■ Aim
Output, as a JSON list of strings with one string per line and blank lines omitted, the lines of the listing from its first line through the line containing "red circle: moved 11 px left, 4 px up", inclusive.

■ Dataset
---
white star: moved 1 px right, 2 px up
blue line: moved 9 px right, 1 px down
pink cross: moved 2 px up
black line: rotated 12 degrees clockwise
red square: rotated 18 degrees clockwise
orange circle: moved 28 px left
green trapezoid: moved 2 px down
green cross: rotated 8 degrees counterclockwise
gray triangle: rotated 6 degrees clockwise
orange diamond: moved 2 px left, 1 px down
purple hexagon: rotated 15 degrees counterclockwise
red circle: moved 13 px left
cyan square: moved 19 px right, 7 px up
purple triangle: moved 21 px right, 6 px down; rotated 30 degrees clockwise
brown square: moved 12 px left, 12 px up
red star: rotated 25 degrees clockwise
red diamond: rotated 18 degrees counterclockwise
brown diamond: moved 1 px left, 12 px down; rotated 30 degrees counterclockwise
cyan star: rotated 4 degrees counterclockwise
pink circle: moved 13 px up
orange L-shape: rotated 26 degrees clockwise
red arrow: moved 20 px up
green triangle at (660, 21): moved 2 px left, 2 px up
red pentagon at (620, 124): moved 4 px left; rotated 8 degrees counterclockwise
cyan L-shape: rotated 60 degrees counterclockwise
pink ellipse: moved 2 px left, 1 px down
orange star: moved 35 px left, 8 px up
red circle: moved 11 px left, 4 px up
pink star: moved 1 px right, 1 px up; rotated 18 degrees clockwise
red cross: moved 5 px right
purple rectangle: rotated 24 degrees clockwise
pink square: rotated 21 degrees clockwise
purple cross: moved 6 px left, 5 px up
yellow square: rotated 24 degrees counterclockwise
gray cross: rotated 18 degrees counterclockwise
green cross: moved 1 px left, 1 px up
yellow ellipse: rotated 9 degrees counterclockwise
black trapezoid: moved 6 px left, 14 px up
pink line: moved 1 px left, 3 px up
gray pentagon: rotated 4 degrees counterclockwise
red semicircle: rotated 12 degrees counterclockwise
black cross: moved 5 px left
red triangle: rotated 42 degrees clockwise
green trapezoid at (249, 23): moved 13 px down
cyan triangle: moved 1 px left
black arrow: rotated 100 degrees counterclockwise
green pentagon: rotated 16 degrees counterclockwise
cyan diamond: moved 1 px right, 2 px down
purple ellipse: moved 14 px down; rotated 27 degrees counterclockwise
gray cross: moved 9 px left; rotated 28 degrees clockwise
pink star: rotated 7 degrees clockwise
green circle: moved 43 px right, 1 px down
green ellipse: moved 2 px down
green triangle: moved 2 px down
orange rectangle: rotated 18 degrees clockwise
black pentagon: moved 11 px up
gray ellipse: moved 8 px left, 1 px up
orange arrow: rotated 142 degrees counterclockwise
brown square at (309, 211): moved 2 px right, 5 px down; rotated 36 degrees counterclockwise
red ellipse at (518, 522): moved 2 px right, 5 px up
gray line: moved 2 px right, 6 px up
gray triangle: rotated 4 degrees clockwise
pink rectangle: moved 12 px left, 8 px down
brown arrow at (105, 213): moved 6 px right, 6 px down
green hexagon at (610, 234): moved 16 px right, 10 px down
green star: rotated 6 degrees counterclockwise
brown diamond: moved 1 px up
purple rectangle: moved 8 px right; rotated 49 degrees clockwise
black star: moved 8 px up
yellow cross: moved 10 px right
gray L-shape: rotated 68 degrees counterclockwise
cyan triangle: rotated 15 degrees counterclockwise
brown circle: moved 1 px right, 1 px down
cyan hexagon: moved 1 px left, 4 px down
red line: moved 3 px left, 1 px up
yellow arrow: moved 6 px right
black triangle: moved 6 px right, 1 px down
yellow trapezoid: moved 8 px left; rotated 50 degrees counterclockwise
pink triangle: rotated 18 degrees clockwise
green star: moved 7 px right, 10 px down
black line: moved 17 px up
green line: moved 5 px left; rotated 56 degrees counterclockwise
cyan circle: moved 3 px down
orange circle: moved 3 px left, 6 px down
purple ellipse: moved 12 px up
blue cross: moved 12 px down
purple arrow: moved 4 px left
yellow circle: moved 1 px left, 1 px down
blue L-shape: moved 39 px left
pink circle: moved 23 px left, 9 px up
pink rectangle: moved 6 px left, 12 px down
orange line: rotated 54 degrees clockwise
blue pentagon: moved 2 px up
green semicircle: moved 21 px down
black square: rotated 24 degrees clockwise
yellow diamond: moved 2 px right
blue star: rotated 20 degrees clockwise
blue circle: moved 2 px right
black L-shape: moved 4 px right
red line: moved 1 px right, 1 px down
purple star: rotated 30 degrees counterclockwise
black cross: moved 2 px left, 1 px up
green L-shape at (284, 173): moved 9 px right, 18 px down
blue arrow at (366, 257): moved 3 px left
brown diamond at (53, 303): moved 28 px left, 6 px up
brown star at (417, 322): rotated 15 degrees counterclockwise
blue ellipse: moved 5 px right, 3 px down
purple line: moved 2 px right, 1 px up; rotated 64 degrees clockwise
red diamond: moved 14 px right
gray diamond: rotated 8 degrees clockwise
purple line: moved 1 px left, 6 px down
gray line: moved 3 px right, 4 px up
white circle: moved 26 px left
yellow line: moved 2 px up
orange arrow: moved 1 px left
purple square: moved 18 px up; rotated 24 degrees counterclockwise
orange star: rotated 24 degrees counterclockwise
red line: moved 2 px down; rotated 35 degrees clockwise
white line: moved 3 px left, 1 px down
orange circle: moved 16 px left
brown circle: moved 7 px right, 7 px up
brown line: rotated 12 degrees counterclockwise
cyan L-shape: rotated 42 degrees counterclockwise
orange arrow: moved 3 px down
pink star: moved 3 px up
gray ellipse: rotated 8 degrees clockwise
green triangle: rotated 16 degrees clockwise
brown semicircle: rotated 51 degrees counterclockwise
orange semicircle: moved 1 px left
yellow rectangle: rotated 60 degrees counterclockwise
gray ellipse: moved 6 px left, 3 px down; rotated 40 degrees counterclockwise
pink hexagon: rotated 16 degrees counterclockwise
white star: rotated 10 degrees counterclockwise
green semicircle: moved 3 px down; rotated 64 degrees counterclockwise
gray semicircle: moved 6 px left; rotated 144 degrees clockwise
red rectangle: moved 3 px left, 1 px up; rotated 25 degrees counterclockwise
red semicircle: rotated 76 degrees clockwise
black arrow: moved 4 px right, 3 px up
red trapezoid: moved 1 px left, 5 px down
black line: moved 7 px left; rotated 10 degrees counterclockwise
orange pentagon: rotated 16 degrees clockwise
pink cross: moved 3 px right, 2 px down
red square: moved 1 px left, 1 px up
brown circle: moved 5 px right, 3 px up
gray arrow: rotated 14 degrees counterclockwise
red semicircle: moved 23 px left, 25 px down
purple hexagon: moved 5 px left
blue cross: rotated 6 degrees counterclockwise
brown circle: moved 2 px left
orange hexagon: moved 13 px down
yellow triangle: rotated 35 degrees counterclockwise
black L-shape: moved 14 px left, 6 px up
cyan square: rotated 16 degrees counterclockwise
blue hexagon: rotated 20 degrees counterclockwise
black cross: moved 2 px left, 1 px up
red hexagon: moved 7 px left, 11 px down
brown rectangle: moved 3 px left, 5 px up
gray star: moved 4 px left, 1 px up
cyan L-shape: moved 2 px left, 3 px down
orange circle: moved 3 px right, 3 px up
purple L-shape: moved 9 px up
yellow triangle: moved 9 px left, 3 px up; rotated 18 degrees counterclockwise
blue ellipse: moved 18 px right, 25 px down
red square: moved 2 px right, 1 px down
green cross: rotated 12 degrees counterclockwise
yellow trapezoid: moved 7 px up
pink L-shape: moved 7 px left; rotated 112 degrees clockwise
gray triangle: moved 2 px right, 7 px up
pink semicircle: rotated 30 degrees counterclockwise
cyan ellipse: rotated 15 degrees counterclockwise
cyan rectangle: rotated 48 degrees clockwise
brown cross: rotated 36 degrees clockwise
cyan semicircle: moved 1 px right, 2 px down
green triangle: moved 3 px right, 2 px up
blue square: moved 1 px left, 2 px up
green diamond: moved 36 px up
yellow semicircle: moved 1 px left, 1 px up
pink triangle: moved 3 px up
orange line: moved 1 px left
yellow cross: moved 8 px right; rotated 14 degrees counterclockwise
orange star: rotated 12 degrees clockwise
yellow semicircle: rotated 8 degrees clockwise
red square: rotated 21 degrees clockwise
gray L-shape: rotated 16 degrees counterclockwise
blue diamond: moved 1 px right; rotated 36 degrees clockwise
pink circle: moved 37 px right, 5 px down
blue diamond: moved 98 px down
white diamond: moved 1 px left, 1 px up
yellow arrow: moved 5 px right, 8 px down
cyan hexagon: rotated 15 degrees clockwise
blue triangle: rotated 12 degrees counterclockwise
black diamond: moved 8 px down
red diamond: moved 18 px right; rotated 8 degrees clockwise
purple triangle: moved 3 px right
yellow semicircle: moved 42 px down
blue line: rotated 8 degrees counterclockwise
---
■ Output for this exercise
[
  "white star: moved 1 px right, 2 px up",
  "blue line: moved 9 px right, 1 px down",
  "pink cross: moved 2 px up",
  "black line: rotated 12 degrees clockwise",
  "red square: rotated 18 degrees clockwise",
  "orange circle: moved 28 px left",
  "green trapezoid: moved 2 px down",
  "green cross: rotated 8 degrees counterclockwise",
  "gray triangle: rotated 6 degrees clockwise",
  "orange diamond: moved 2 px left, 1 px down",
  "purple hexagon: rotated 15 degrees counterclockwise",
  "red circle: moved 13 px left",
  "cyan square: moved 19 px right, 7 px up",
  "purple triangle: moved 21 px right, 6 px down; rotated 30 degrees clockwise",
  "brown square: moved 12 px left, 12 px up",
  "red star: rotated 25 degrees clockwise",
  "red diamond: rotated 18 degrees counterclockwise",
  "brown diamond: moved 1 px left, 12 px down; rotated 30 degrees counterclockwise",
  "cyan star: rotated 4 degrees counterclockwise",
  "pink circle: moved 13 px up",
  "orange L-shape: rotated 26 degrees clockwise",
  "red arrow: moved 20 px up",
  "green triangle at (660, 21): moved 2 px left, 2 px up",
  "red pentagon at (620, 124): moved 4 px left; rotated 8 degrees counterclockwise",
  "cyan L-shape: rotated 60 degrees counterclockwise",
  "pink ellipse: moved 2 px left, 1 px down",
  "orange star: moved 35 px left, 8 px up",
  "red circle: moved 11 px left, 4 px up"
]